• **Assignment**:
Could you please reproduce the entries exactly, leaving out any pictures?

(Excerpts from a dataset)
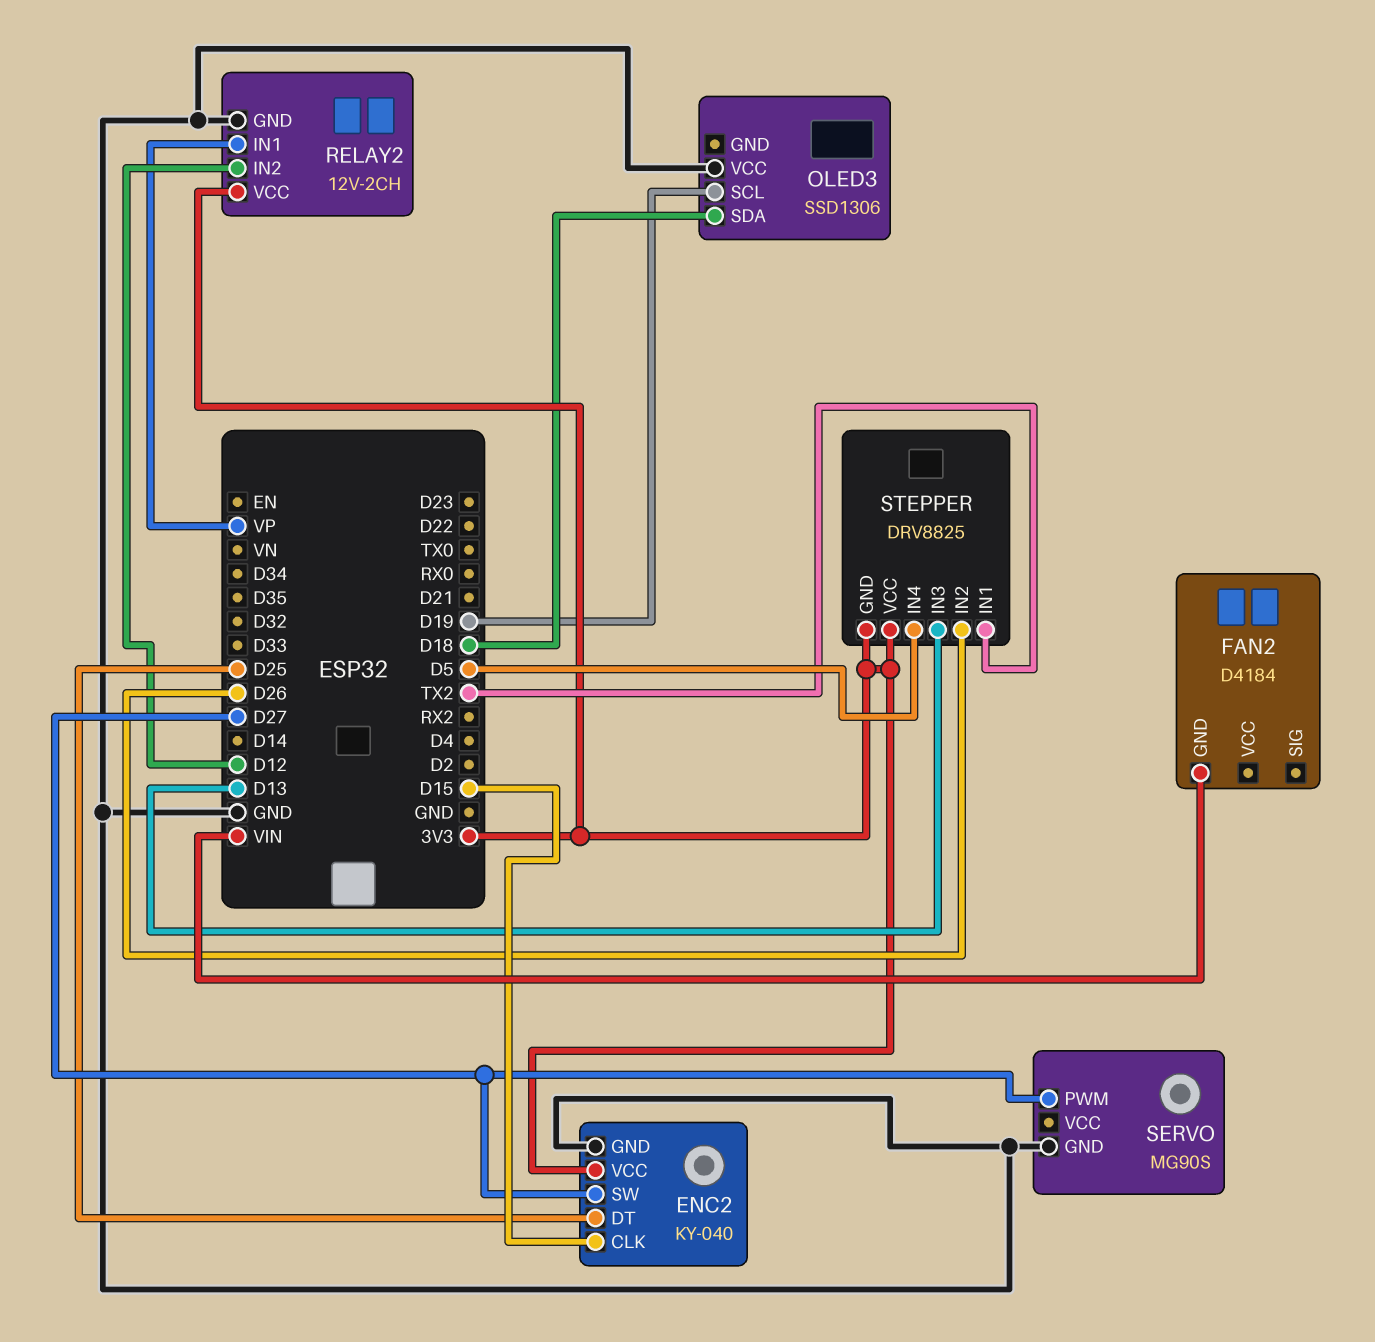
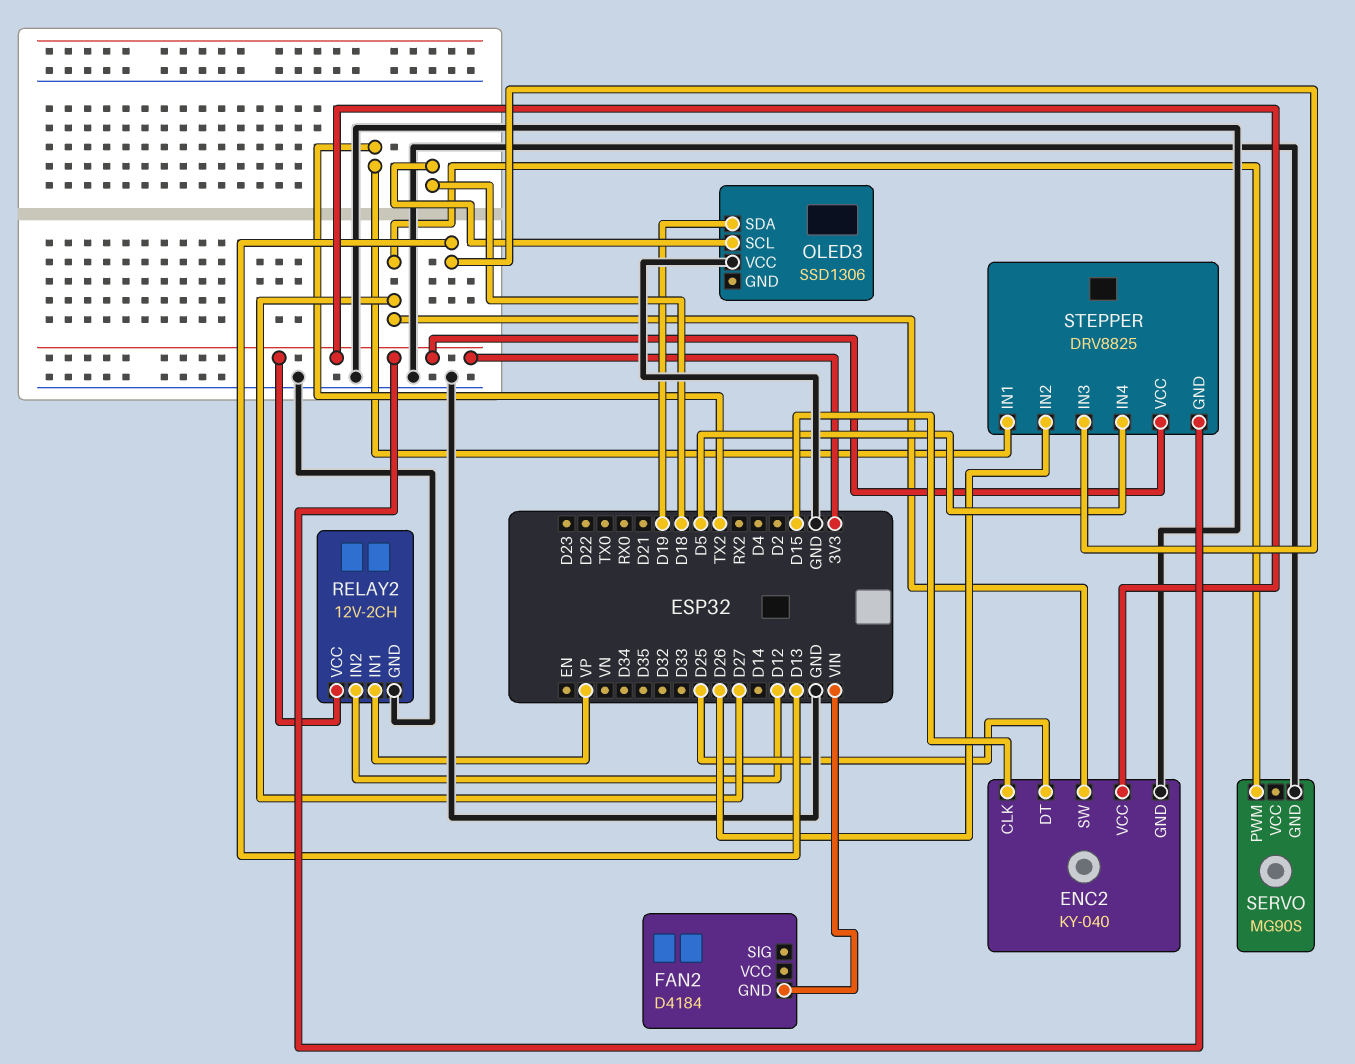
OLED3 pin SCL: D19 -> D18
OLED3 pin SDA: D18 -> D19

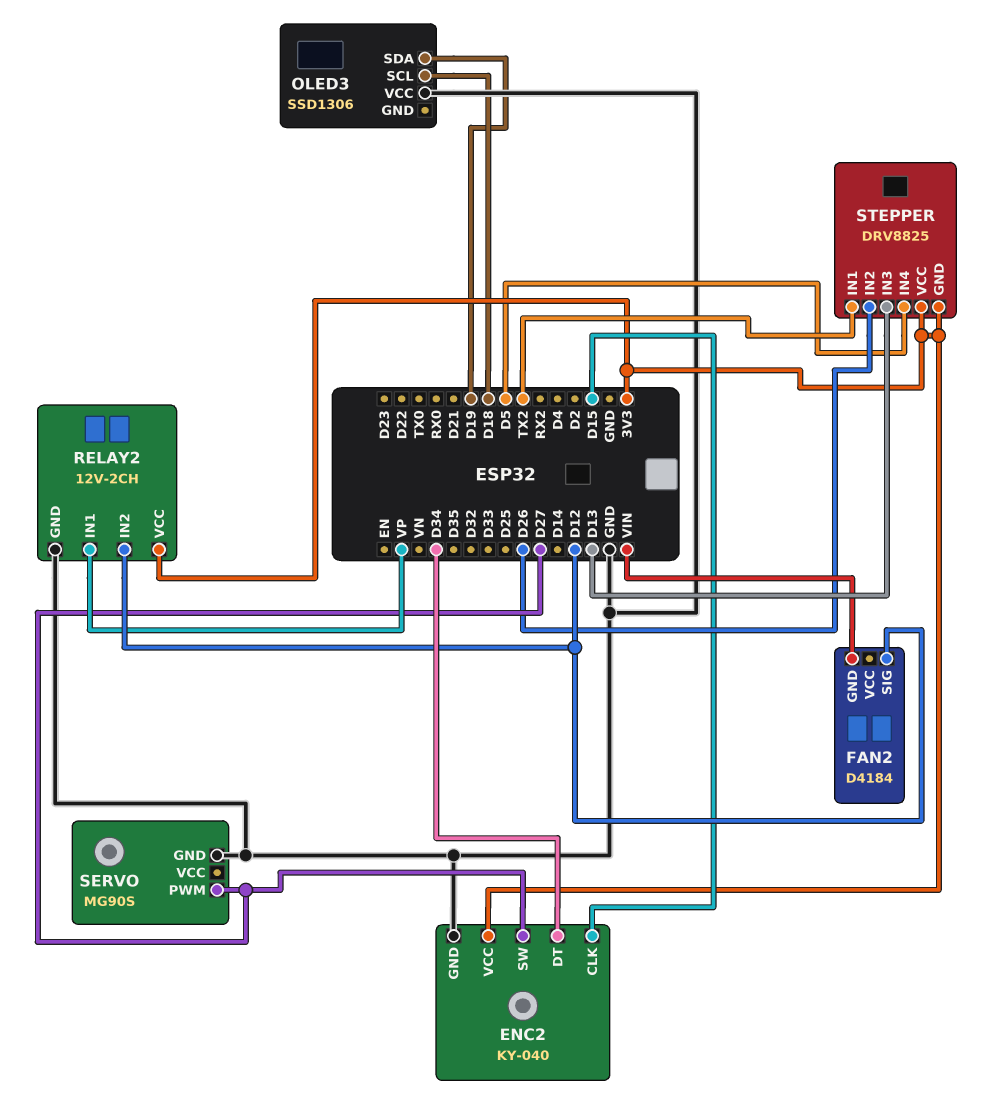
ENC2 pin DT: D25 -> D34
FAN2 pin SIG: none -> D12

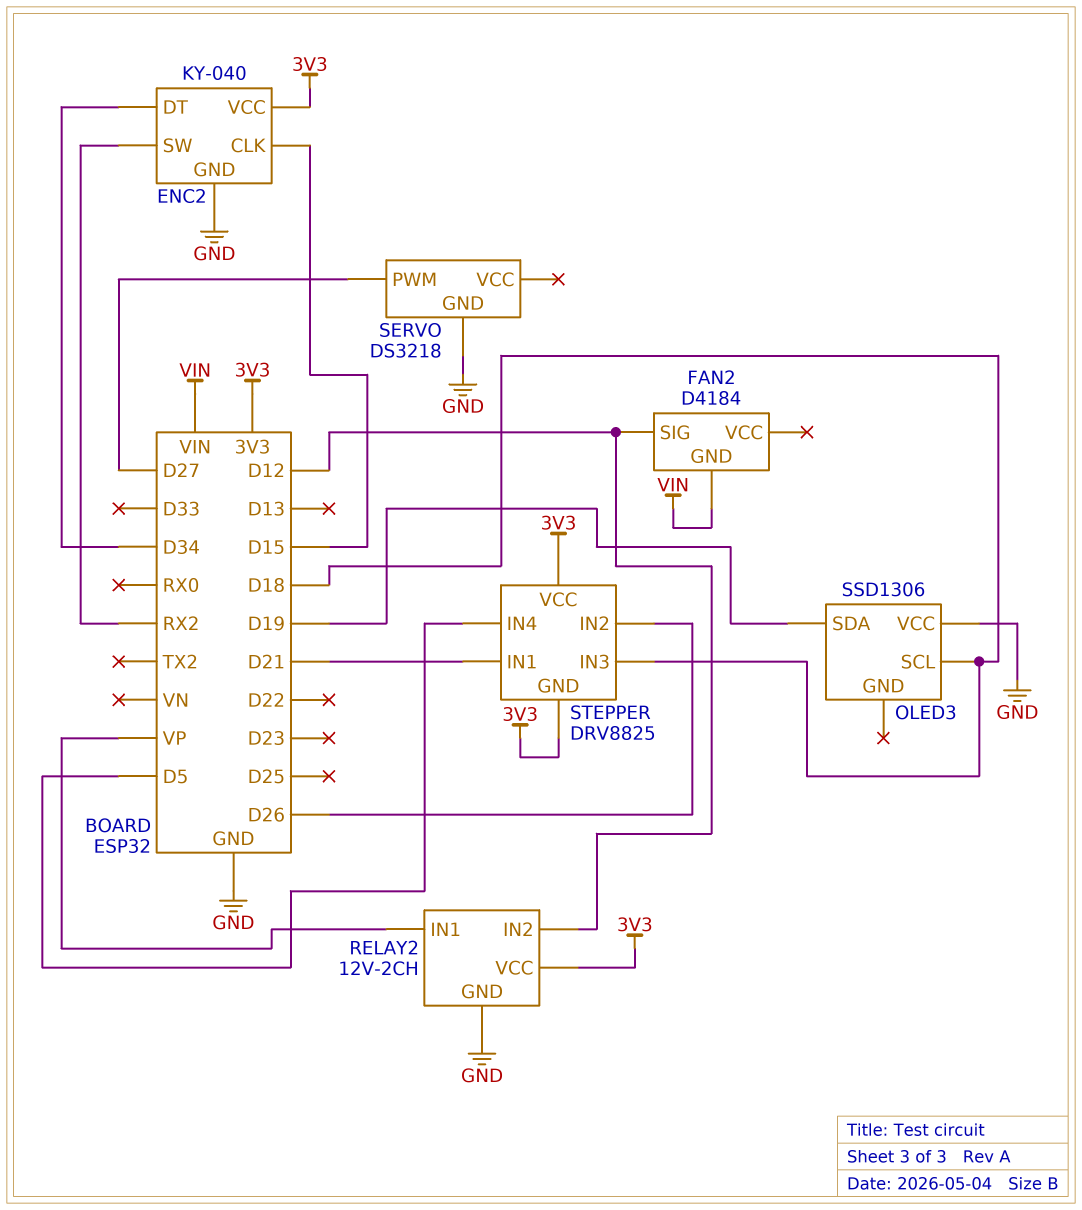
ENC2 pin SW: D27 -> RX2
SERVO: MG90S -> DS3218
STEPPER pin IN1: TX2 -> D21
STEPPER pin IN3: D13 -> D18

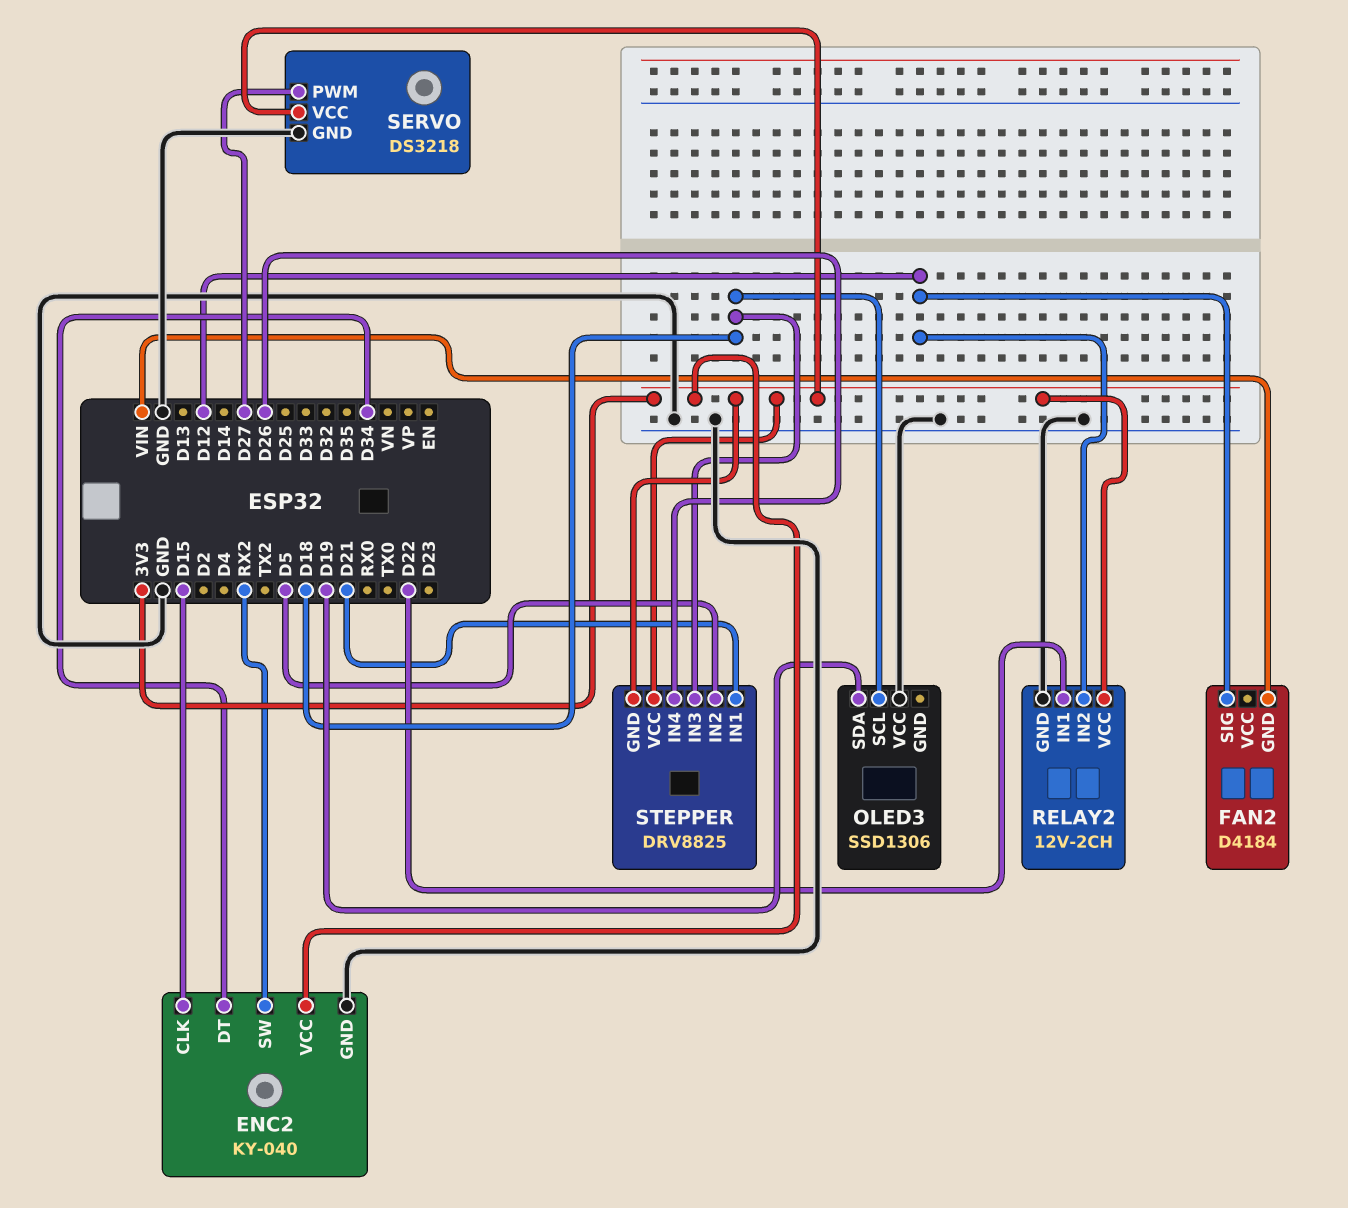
RELAY2 pin IN1: VP -> D22
SERVO pin VCC: none -> 3V3
STEPPER pin IN2: D26 -> D5
STEPPER pin IN4: D5 -> D26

• **Written response**:
OLED3 pin SCL: D19 -> D18
OLED3 pin SDA: D18 -> D19

ENC2 pin DT: D25 -> D34
FAN2 pin SIG: none -> D12

ENC2 pin SW: D27 -> RX2
SERVO: MG90S -> DS3218
STEPPER pin IN1: TX2 -> D21
STEPPER pin IN3: D13 -> D18

RELAY2 pin IN1: VP -> D22
SERVO pin VCC: none -> 3V3
STEPPER pin IN2: D26 -> D5
STEPPER pin IN4: D5 -> D26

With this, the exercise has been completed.